Record excerpts Start Marker

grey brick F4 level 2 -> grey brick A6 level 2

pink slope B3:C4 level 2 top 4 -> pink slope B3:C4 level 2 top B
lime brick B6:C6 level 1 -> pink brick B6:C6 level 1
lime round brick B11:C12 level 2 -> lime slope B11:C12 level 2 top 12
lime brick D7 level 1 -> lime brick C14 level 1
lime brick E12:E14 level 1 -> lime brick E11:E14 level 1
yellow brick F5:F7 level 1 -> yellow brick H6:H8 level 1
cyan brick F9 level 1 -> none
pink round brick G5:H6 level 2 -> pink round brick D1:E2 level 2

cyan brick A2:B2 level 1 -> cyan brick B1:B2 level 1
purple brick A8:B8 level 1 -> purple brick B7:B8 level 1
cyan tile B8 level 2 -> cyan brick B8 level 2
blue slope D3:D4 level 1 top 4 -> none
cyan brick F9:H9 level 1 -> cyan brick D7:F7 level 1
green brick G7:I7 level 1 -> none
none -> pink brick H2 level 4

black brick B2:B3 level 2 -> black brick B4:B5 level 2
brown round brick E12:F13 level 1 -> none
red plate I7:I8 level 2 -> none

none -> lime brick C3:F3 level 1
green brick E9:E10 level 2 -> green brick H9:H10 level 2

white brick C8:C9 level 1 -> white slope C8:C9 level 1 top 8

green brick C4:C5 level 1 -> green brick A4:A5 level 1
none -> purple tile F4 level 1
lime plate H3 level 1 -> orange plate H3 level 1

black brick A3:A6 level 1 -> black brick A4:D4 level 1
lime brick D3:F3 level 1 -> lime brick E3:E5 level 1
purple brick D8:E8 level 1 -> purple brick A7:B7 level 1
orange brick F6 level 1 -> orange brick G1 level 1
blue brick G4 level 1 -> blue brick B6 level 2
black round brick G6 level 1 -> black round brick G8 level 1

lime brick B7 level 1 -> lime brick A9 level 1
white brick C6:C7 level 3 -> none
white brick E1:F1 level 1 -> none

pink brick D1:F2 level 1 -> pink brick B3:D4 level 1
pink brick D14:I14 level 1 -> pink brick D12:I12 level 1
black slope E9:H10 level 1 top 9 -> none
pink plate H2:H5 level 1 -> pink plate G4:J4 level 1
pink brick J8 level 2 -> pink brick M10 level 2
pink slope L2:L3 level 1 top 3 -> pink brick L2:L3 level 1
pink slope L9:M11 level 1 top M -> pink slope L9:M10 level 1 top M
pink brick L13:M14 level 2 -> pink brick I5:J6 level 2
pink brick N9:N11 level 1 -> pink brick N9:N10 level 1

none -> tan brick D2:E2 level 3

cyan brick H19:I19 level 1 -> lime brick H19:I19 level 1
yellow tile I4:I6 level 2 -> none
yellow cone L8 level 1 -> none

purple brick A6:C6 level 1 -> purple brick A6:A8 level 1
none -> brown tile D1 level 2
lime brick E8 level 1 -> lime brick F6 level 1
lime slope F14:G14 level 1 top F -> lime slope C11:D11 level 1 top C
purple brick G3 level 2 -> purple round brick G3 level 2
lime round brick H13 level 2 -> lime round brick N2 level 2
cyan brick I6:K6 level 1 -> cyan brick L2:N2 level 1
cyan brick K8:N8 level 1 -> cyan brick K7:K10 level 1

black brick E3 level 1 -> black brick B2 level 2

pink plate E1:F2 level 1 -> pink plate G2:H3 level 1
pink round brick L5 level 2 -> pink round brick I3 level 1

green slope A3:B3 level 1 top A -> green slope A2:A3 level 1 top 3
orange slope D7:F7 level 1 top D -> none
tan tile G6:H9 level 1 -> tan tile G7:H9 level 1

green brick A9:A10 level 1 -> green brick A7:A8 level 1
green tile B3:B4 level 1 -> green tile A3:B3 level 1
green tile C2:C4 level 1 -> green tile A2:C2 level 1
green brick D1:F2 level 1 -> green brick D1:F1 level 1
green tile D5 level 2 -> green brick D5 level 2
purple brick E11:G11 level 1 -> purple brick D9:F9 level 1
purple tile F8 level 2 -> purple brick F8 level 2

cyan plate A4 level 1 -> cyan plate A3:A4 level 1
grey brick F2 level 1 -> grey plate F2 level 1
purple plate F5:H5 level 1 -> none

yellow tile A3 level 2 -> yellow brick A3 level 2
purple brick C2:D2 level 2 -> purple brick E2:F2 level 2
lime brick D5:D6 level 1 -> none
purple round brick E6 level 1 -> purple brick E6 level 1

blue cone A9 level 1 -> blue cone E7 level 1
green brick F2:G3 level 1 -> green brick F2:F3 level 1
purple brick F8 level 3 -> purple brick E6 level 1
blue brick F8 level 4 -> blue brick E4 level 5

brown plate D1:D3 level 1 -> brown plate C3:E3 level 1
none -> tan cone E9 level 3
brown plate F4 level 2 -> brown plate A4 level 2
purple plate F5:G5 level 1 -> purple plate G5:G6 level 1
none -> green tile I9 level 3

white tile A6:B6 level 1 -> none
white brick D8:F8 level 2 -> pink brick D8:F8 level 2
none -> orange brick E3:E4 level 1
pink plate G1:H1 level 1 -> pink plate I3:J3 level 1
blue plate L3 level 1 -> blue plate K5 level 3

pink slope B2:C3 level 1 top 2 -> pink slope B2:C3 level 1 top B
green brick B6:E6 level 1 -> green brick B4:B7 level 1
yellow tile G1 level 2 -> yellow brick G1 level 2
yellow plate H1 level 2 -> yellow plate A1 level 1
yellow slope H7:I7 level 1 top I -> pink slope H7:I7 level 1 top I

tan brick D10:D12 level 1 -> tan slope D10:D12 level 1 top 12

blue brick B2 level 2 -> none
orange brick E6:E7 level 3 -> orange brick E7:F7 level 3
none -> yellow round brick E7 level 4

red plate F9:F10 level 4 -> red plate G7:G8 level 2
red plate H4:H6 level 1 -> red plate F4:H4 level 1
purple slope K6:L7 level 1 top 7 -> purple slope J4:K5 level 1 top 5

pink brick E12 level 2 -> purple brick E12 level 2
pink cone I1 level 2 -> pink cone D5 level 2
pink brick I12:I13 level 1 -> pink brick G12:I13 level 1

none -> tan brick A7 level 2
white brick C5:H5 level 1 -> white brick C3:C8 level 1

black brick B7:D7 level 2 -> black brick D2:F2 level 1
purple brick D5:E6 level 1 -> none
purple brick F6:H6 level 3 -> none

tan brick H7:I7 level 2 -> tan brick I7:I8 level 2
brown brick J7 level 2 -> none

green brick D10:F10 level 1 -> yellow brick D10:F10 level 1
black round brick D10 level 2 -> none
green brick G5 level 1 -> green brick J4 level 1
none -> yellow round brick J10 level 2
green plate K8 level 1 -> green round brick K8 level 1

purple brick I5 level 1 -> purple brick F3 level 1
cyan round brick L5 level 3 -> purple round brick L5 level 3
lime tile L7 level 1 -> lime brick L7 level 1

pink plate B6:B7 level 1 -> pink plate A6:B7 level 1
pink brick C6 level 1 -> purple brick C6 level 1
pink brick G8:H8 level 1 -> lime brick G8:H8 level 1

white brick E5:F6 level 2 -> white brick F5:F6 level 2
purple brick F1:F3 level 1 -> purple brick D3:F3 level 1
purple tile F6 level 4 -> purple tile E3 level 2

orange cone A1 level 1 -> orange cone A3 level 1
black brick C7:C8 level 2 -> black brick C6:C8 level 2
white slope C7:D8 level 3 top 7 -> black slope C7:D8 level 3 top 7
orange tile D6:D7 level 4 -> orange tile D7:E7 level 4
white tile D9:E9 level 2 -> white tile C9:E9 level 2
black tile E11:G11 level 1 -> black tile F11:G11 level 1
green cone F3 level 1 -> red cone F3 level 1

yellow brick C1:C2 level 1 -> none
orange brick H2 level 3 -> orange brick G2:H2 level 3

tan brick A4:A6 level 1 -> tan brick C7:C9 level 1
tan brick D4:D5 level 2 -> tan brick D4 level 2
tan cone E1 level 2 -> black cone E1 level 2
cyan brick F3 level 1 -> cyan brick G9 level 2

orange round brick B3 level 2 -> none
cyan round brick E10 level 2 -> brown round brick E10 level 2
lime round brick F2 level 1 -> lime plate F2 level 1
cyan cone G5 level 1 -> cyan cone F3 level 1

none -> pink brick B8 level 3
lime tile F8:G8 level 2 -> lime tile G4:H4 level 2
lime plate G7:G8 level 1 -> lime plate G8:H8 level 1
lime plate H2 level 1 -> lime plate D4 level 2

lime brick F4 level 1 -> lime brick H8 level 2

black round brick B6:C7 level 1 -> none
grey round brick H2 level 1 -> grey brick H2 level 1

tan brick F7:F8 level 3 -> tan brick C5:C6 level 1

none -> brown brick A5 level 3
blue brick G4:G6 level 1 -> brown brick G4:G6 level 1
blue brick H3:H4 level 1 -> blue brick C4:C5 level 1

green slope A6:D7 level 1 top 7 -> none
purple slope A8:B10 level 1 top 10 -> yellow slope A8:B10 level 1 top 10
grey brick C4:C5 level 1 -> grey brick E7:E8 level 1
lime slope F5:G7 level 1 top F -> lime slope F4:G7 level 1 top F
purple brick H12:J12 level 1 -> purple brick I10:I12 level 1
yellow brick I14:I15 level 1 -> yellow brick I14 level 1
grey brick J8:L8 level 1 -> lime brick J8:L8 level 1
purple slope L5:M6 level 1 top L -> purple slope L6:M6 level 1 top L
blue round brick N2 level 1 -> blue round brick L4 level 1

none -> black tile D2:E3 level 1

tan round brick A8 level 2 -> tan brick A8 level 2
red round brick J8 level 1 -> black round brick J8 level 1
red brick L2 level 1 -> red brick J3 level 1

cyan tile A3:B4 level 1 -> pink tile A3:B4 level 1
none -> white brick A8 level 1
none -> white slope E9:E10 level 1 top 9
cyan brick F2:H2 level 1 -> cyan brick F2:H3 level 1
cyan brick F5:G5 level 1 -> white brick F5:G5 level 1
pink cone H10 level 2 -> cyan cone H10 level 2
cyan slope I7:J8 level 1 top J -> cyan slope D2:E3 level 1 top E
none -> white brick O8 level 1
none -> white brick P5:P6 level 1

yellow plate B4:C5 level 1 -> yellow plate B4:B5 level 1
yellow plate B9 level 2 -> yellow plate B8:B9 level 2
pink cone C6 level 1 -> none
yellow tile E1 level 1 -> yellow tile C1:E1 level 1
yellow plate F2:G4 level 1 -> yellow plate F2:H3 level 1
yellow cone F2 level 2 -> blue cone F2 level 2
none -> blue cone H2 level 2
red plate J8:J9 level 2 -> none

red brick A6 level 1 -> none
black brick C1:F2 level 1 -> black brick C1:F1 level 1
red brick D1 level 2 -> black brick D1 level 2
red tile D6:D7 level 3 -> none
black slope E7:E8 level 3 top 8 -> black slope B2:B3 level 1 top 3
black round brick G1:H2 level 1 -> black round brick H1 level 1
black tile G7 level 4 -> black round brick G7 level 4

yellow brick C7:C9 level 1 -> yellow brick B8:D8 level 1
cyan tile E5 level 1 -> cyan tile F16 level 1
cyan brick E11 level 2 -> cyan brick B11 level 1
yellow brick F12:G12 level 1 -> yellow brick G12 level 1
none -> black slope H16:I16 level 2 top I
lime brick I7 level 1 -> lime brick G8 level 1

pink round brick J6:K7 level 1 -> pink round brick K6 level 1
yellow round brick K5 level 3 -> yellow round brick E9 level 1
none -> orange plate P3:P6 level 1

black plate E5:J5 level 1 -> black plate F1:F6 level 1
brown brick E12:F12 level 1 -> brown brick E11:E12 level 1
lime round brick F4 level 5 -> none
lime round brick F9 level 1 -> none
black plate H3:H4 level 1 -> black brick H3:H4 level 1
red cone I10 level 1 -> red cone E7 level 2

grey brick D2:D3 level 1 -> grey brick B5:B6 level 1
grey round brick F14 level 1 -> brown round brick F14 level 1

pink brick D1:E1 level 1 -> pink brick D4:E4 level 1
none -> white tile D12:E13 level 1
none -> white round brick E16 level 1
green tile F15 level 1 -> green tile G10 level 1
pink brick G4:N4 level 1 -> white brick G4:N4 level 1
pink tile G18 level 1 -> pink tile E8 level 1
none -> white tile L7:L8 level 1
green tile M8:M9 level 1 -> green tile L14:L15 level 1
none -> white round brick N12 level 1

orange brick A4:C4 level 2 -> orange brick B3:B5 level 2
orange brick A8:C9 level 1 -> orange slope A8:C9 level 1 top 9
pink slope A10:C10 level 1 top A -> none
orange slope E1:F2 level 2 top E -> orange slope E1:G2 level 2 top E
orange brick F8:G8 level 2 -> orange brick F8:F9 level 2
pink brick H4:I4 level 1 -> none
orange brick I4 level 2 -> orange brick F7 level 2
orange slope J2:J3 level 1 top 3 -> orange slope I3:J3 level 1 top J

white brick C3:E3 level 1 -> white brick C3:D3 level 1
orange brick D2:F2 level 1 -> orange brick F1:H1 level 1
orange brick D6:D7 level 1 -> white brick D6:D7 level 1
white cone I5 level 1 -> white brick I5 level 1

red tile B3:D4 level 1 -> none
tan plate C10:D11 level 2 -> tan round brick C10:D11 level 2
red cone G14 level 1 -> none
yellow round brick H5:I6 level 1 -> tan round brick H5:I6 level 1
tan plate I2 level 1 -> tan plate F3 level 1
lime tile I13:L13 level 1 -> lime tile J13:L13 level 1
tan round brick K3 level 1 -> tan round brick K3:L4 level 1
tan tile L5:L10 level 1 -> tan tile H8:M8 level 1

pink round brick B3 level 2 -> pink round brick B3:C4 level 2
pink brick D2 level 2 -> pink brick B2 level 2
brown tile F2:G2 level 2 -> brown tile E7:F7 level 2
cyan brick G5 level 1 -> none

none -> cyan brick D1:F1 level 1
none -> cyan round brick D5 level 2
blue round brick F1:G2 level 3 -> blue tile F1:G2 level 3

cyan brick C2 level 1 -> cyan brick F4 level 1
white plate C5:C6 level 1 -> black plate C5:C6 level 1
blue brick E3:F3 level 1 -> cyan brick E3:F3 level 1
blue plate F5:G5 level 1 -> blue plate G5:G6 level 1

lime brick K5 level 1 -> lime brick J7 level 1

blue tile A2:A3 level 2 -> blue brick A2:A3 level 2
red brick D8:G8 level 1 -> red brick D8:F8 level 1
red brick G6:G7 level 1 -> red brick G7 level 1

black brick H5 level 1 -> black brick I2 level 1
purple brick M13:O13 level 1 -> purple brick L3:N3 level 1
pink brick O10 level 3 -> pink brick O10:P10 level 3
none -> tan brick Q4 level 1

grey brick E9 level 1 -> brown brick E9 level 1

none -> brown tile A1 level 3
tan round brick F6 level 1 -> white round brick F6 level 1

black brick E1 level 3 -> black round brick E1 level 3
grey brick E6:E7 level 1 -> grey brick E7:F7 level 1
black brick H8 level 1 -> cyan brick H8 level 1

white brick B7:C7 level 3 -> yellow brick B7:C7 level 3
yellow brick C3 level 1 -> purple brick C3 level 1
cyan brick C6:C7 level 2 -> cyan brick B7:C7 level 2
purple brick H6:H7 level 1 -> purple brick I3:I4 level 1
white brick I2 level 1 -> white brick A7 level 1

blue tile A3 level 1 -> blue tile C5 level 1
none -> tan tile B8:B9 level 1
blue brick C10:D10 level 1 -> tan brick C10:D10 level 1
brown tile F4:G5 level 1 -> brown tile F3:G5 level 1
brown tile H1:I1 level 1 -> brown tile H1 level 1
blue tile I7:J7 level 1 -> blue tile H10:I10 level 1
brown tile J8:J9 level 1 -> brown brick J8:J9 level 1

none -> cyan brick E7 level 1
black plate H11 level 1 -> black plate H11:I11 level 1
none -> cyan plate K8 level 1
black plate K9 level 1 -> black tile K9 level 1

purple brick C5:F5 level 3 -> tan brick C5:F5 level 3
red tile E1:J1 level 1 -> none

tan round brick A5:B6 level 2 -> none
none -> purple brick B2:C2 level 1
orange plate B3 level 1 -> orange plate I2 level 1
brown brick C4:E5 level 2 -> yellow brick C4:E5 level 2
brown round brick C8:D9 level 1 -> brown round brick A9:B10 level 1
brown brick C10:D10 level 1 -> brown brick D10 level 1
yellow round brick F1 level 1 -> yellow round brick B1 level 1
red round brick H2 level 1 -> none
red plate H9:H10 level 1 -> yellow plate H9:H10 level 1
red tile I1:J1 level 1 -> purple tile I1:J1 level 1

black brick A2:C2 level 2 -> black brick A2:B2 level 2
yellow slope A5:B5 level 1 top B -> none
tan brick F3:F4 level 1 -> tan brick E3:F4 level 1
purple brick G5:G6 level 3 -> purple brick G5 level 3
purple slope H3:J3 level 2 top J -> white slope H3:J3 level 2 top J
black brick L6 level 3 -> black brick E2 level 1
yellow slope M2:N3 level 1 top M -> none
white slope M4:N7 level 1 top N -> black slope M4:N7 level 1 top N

Record excerpts End Marker

__Work to complete__:
Among the entries above, locate the lines containing "cyan brick K8:N8" and "green brick A9:A10", and transcribe exactly those two lines and all lines between.

__Response below__:
cyan brick K8:N8 level 1 -> cyan brick K7:K10 level 1

black brick E3 level 1 -> black brick B2 level 2

pink plate E1:F2 level 1 -> pink plate G2:H3 level 1
pink round brick L5 level 2 -> pink round brick I3 level 1

green slope A3:B3 level 1 top A -> green slope A2:A3 level 1 top 3
orange slope D7:F7 level 1 top D -> none
tan tile G6:H9 level 1 -> tan tile G7:H9 level 1

green brick A9:A10 level 1 -> green brick A7:A8 level 1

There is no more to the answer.